■ WORK REQUEST
Return the full set of records, matching them character for character.

■ EXCERPTED DATA

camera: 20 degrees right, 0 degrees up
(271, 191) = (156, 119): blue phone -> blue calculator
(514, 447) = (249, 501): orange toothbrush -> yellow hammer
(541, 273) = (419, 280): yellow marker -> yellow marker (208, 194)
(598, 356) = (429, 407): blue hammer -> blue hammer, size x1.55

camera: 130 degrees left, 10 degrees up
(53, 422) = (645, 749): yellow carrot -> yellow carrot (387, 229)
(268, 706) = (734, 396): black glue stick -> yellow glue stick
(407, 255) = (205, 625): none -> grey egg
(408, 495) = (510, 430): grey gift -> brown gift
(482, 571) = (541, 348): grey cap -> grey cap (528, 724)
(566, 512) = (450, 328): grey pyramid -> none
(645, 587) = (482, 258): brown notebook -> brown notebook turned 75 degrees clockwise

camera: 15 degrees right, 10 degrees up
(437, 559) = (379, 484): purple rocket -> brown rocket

■ OUTPUT OF THE EXERCISE
camera: 20 degrees right, 0 degrees up
(271, 191) = (156, 119): blue phone -> blue calculator
(514, 447) = (249, 501): orange toothbrush -> yellow hammer
(541, 273) = (419, 280): yellow marker -> yellow marker (208, 194)
(598, 356) = (429, 407): blue hammer -> blue hammer, size x1.55

camera: 130 degrees left, 10 degrees up
(53, 422) = (645, 749): yellow carrot -> yellow carrot (387, 229)
(268, 706) = (734, 396): black glue stick -> yellow glue stick
(407, 255) = (205, 625): none -> grey egg
(408, 495) = (510, 430): grey gift -> brown gift
(482, 571) = (541, 348): grey cap -> grey cap (528, 724)
(566, 512) = (450, 328): grey pyramid -> none
(645, 587) = (482, 258): brown notebook -> brown notebook turned 75 degrees clockwise

camera: 15 degrees right, 10 degrees up
(437, 559) = (379, 484): purple rocket -> brown rocket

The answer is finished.